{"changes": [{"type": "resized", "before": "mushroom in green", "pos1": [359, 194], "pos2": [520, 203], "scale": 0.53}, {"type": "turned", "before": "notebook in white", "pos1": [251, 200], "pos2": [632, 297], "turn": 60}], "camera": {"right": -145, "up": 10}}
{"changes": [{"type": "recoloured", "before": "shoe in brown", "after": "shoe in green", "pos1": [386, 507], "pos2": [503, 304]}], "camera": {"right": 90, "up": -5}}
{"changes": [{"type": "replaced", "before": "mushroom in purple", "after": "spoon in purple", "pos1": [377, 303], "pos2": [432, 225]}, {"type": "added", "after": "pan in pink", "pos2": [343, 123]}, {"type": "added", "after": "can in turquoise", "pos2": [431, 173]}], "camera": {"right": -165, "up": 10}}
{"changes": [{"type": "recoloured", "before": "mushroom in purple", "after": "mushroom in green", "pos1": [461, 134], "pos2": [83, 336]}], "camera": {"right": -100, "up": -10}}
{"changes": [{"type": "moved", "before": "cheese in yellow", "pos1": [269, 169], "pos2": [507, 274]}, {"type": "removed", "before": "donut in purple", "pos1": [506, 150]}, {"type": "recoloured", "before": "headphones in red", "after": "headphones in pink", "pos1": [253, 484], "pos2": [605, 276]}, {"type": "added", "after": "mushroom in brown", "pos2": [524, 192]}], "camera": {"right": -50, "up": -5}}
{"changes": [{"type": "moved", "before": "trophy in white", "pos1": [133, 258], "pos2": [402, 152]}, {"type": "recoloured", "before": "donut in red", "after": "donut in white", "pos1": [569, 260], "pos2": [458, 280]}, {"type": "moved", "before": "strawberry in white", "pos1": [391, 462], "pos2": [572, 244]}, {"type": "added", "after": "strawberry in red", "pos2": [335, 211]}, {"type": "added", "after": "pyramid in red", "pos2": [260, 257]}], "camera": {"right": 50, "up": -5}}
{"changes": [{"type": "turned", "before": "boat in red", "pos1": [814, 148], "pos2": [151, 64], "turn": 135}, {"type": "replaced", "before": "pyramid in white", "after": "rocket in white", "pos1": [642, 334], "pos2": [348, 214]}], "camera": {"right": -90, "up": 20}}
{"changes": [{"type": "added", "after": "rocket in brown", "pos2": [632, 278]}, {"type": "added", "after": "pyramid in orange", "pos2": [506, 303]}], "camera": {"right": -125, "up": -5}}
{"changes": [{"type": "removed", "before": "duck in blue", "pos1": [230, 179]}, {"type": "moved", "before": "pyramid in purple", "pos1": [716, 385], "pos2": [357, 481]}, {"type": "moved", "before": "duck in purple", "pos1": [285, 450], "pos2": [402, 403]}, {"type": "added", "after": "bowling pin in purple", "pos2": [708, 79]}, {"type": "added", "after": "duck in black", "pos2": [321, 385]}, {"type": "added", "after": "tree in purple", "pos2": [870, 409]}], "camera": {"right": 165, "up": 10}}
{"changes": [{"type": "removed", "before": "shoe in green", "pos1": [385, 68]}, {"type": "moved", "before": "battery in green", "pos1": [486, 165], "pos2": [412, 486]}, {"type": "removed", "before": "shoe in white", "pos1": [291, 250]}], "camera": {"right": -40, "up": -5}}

* * * * * * *

» **TASK ITEM**:
Return every line in the records that includes the string "green".

» **TASK ANSWER**:
{"changes": [{"type": "resized", "before": "mushroom in green", "pos1": [359, 194], "pos2": [520, 203], "scale": 0.53}, {"type": "turned", "before": "notebook in white", "pos1": [251, 200], "pos2": [632, 297], "turn": 60}], "camera": {"right": -145, "up": 10}}
{"changes": [{"type": "recoloured", "before": "shoe in brown", "after": "shoe in green", "pos1": [386, 507], "pos2": [503, 304]}], "camera": {"right": 90, "up": -5}}
{"changes": [{"type": "recoloured", "before": "mushroom in purple", "after": "mushroom in green", "pos1": [461, 134], "pos2": [83, 336]}], "camera": {"right": -100, "up": -10}}
{"changes": [{"type": "removed", "before": "shoe in green", "pos1": [385, 68]}, {"type": "moved", "before": "battery in green", "pos1": [486, 165], "pos2": [412, 486]}, {"type": "removed", "before": "shoe in white", "pos1": [291, 250]}], "camera": {"right": -40, "up": -5}}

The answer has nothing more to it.